### WORK REQUIRED
From the listing below, output only the lines starting at the line that has "(512, 442) = (490, 121): none -> blue book" and ending at the line that has "(672, 264) = (199, 281): orange", exactly as they appear, ends included.

### DATA SECTION
****************

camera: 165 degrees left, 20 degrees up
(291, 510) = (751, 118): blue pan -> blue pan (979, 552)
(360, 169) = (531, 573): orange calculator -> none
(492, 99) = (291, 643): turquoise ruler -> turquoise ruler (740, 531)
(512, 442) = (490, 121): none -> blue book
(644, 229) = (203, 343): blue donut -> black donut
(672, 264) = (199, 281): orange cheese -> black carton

****************

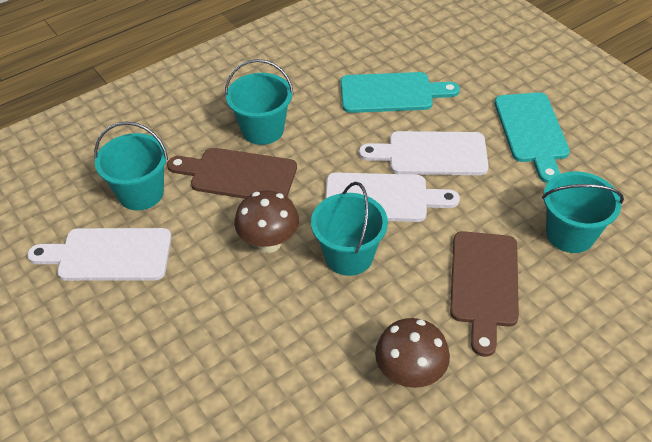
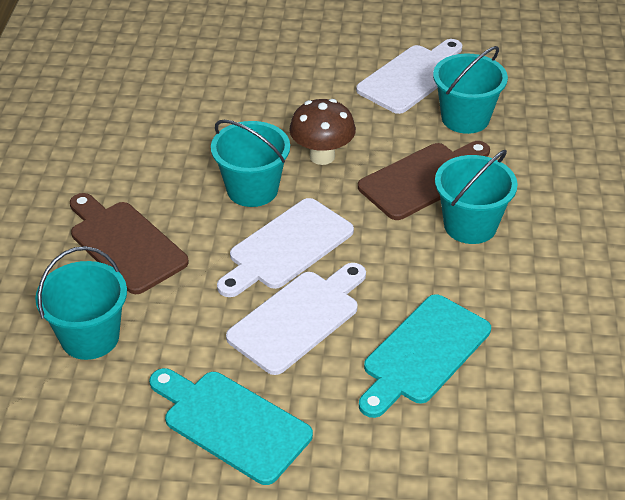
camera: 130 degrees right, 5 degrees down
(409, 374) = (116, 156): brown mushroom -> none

****************

### SOLUTION TO THIS EXERCISE
(512, 442) = (490, 121): none -> blue book
(644, 229) = (203, 343): blue donut -> black donut
(672, 264) = (199, 281): orange cheese -> black carton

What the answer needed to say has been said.